### SUPPLIED MATERIAL
---*---

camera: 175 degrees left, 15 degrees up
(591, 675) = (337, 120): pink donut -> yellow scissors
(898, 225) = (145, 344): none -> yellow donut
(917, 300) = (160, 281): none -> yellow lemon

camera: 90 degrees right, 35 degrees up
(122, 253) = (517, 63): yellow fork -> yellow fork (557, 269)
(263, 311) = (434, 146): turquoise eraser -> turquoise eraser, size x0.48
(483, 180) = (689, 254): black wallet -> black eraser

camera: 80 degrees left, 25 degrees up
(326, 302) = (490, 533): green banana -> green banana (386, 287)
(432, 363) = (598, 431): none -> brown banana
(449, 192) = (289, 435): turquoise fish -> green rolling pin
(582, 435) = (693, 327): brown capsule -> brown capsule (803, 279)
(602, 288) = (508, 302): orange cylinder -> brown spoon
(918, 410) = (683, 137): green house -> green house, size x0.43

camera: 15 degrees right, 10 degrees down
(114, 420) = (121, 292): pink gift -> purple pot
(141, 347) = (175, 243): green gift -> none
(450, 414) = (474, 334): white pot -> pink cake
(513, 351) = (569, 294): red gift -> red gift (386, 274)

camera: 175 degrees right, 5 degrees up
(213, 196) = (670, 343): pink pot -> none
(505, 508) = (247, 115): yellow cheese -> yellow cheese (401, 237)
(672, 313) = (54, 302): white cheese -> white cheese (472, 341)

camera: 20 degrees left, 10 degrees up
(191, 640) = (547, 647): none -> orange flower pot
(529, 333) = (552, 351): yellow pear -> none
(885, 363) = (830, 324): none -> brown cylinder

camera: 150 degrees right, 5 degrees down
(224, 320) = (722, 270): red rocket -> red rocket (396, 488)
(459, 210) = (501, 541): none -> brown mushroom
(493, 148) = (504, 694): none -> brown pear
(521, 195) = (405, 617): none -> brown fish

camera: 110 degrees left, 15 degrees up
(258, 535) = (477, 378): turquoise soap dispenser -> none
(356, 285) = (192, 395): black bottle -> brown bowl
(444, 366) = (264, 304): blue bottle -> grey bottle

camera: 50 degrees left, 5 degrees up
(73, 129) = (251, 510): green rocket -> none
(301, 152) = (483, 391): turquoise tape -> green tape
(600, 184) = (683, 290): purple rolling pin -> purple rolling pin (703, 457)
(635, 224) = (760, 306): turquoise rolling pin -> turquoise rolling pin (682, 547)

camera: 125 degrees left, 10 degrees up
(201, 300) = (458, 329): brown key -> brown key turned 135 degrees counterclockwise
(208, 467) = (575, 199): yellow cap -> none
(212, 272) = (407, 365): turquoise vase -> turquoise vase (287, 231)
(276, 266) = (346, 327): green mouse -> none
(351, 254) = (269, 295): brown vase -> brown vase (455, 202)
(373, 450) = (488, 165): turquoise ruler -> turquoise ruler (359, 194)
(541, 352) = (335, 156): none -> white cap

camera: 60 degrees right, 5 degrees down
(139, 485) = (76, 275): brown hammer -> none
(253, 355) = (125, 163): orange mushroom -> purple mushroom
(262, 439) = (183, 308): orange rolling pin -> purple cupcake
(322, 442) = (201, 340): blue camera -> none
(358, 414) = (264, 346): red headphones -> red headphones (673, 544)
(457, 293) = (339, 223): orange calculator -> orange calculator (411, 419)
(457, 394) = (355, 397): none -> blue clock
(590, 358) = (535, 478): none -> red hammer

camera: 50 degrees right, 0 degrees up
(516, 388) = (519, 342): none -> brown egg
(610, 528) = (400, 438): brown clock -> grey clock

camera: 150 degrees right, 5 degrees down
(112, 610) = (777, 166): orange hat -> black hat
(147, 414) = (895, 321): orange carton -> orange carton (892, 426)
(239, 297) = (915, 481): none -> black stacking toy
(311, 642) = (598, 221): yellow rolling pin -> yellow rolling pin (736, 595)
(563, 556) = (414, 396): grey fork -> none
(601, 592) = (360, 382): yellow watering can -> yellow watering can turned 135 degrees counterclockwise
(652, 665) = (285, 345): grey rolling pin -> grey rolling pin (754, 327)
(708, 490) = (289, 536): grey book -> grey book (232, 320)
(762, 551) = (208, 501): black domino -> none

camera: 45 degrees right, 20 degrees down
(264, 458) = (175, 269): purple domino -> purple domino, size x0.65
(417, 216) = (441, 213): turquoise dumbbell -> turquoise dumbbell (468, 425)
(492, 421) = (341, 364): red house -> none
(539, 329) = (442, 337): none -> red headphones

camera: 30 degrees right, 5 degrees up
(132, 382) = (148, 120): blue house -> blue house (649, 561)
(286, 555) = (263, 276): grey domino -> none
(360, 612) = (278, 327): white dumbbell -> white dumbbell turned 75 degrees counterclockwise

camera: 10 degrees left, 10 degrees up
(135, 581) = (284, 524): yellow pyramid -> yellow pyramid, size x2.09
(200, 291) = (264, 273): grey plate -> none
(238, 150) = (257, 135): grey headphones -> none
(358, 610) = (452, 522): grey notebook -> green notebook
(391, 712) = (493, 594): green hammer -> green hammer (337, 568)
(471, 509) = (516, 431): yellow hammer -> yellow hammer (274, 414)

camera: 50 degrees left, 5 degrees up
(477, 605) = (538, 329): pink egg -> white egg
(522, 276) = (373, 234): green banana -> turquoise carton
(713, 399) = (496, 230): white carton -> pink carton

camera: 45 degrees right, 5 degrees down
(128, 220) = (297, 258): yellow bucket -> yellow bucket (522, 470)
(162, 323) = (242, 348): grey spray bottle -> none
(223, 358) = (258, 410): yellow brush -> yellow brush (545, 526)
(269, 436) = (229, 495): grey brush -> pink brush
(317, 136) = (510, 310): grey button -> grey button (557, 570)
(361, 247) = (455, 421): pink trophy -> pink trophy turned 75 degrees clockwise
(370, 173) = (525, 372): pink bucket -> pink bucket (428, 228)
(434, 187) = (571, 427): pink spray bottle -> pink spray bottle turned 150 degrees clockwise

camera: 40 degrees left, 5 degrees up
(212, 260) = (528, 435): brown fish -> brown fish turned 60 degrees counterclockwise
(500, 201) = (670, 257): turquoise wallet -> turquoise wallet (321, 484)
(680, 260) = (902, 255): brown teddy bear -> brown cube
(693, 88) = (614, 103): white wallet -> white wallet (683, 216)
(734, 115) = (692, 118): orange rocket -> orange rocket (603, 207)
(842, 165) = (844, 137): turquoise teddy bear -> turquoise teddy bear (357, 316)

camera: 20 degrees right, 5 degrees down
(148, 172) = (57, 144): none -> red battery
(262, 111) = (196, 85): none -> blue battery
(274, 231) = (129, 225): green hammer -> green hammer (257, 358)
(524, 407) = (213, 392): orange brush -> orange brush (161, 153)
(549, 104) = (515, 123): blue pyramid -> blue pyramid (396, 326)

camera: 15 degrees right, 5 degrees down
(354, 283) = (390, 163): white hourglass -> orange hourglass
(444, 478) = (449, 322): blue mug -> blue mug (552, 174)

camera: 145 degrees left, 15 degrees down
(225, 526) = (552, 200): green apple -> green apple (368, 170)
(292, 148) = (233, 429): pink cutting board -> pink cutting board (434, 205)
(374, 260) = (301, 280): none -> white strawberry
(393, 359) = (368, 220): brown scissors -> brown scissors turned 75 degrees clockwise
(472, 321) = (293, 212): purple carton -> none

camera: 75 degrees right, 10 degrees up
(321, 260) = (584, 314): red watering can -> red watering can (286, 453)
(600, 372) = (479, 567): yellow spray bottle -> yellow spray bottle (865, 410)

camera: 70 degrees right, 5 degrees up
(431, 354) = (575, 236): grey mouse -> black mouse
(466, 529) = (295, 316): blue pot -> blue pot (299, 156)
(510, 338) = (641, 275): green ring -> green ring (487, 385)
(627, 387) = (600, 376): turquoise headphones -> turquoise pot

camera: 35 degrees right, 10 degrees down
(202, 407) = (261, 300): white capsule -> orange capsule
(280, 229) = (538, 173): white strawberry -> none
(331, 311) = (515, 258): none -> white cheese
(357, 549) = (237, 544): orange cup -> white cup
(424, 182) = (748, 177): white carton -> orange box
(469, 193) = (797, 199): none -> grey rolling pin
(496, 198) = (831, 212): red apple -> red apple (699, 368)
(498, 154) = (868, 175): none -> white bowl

---*---

### WHAT THE TASK REQUIRES
Only one stretch of the entries above is wanted: the lines from the one containing "(326, 302) = (490, 533): green" through the one containing "camera: 175 degrees right, 5 degrees up". Please reproduce it exactly.

### OUTPUT
(326, 302) = (490, 533): green banana -> green banana (386, 287)
(432, 363) = (598, 431): none -> brown banana
(449, 192) = (289, 435): turquoise fish -> green rolling pin
(582, 435) = (693, 327): brown capsule -> brown capsule (803, 279)
(602, 288) = (508, 302): orange cylinder -> brown spoon
(918, 410) = (683, 137): green house -> green house, size x0.43

camera: 15 degrees right, 10 degrees down
(114, 420) = (121, 292): pink gift -> purple pot
(141, 347) = (175, 243): green gift -> none
(450, 414) = (474, 334): white pot -> pink cake
(513, 351) = (569, 294): red gift -> red gift (386, 274)

camera: 175 degrees right, 5 degrees up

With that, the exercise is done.